#### [ENTRIES PROVIDED]

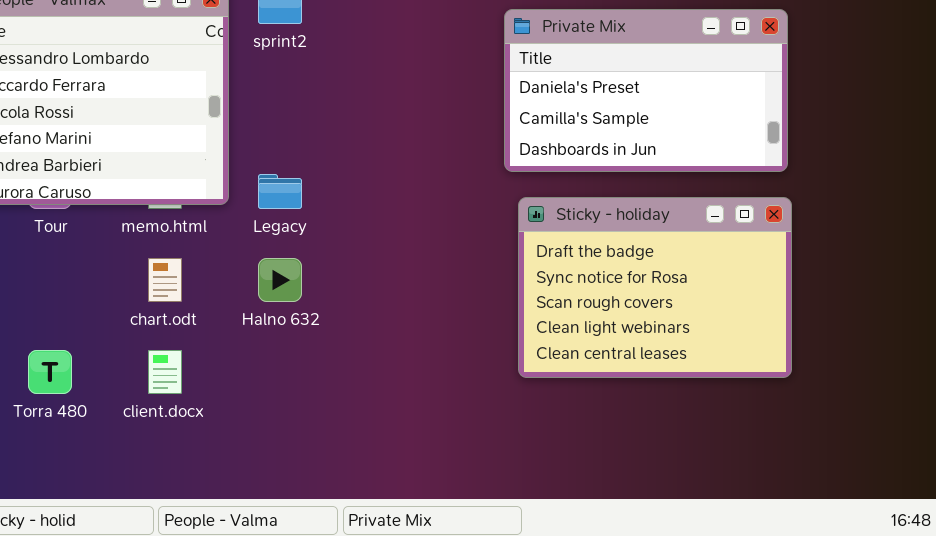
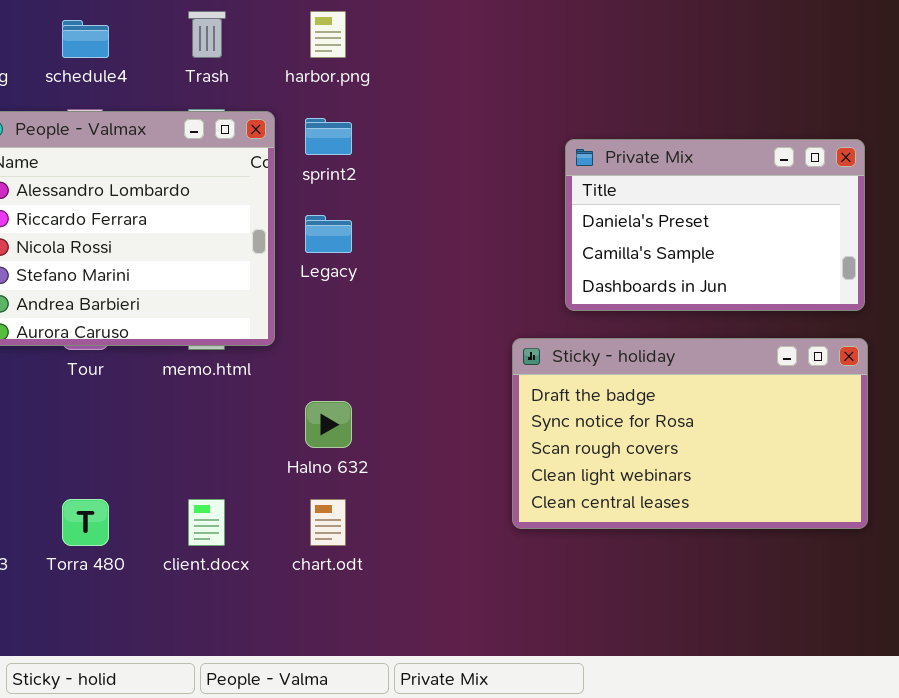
Legacy: [258,174,302,209] -> [305,215,352,253], moved
Sticky - holiday: [518,197,792,378] -> [512,338,868,529], resized
chart.odt: [148,258,182,302] -> [310,499,346,546], moved

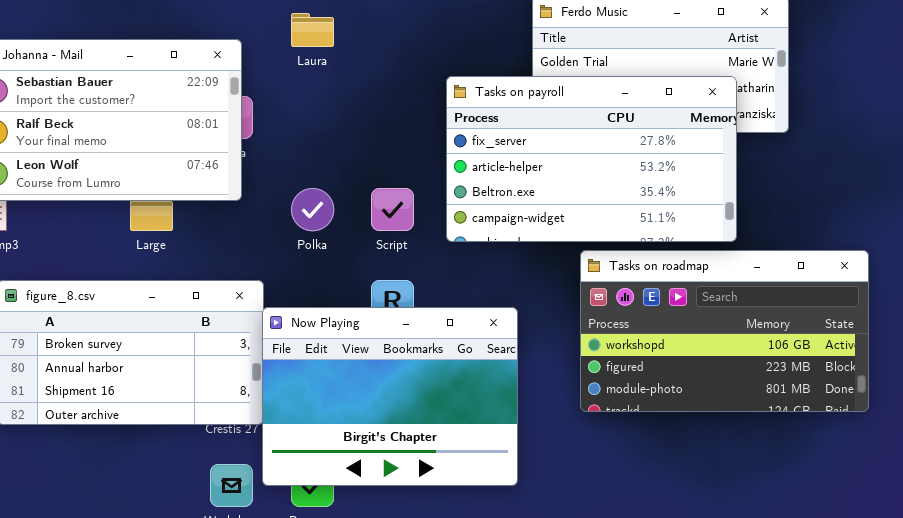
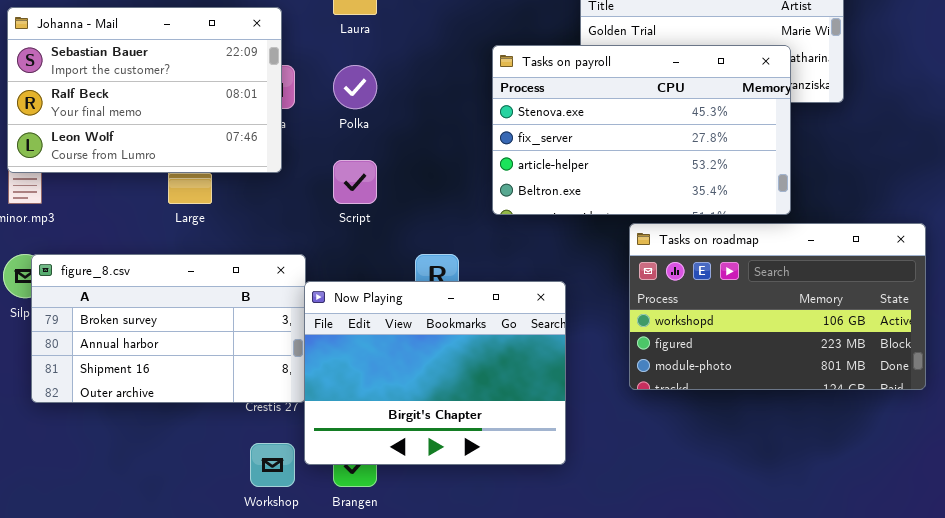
Tasks on payroll: [446,76,737,242] -> [492,45,791,215], scrolled up 1 row
Polka: [291,188,334,231] -> [333,65,377,109], moved
Script: [371,188,414,231] -> [333,160,377,204], moved

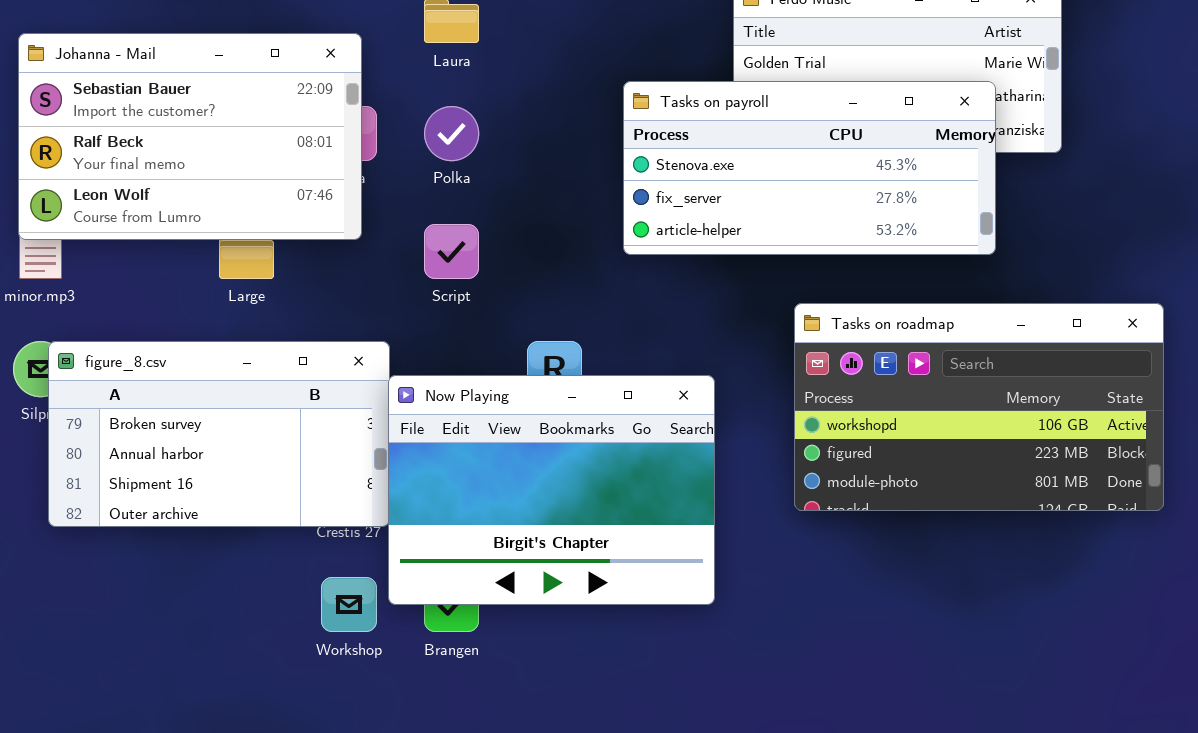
Tasks on payroll: [492,45,791,215] -> [623,81,996,255], resized

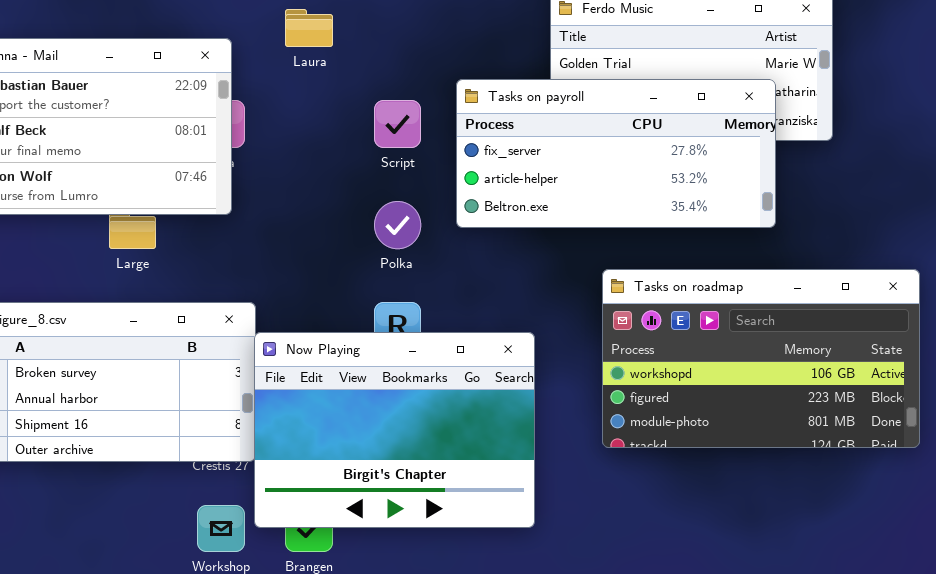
Tasks on payroll: [623,81,996,255] -> [456,79,776,228], scrolled down 1 row
Polka: [424,106,479,161] -> [374,201,421,249], moved
Script: [424,224,479,279] -> [374,100,421,148], moved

#### [EXERCISE OBJECTIVE]
Keep the pictures out of your copy. Copy only the lines from the line that holds "chart.odt: [148,258,182,302] ->" through the last line of the listing above, both included.

#### [ANSWER FOR THIS EXERCISE]
chart.odt: [148,258,182,302] -> [310,499,346,546], moved

Tasks on payroll: [446,76,737,242] -> [492,45,791,215], scrolled up 1 row
Polka: [291,188,334,231] -> [333,65,377,109], moved
Script: [371,188,414,231] -> [333,160,377,204], moved

Tasks on payroll: [492,45,791,215] -> [623,81,996,255], resized

Tasks on payroll: [623,81,996,255] -> [456,79,776,228], scrolled down 1 row
Polka: [424,106,479,161] -> [374,201,421,249], moved
Script: [424,224,479,279] -> [374,100,421,148], moved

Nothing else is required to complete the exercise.